*** Block opens ***

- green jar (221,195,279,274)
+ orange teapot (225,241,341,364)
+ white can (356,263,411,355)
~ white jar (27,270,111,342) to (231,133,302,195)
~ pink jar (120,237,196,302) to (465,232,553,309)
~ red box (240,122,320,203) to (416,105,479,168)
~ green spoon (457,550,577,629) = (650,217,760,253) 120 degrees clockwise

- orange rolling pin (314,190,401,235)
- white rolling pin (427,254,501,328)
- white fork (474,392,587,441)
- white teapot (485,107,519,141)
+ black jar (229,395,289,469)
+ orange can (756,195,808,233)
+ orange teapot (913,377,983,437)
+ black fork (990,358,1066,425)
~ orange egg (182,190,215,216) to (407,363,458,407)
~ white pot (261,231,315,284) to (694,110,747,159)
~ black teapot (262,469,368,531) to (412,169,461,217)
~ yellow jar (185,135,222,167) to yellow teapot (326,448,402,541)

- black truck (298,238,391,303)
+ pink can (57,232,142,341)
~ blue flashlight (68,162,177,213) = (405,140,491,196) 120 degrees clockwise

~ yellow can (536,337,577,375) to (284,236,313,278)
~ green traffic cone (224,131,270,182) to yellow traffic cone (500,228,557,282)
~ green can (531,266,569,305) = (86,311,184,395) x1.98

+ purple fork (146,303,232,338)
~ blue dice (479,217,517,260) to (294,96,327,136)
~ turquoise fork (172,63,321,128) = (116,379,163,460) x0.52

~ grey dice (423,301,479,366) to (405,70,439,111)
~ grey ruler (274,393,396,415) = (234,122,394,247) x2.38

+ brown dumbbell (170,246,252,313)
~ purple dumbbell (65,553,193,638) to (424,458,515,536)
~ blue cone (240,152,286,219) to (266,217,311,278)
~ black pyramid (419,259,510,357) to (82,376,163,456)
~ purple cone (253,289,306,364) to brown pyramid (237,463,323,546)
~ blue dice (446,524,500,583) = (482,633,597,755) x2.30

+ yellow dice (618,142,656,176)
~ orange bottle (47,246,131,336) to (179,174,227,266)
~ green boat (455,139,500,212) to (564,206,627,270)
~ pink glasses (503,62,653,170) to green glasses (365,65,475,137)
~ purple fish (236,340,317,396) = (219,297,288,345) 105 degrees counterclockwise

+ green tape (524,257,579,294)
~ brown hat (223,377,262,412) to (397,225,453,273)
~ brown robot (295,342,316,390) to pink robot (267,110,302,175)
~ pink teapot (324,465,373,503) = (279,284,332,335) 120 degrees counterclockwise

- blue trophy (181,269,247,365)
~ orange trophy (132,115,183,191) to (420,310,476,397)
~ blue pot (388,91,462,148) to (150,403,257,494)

*** Block closes ***

EXERCISE DETAILS
From the first line of the data above through the line containing "(240,122,320,203) to (416,105,479,168)", repeat each line exactly, and add nothing.

TASK SOLUTION
- green jar (221,195,279,274)
+ orange teapot (225,241,341,364)
+ white can (356,263,411,355)
~ white jar (27,270,111,342) to (231,133,302,195)
~ pink jar (120,237,196,302) to (465,232,553,309)
~ red box (240,122,320,203) to (416,105,479,168)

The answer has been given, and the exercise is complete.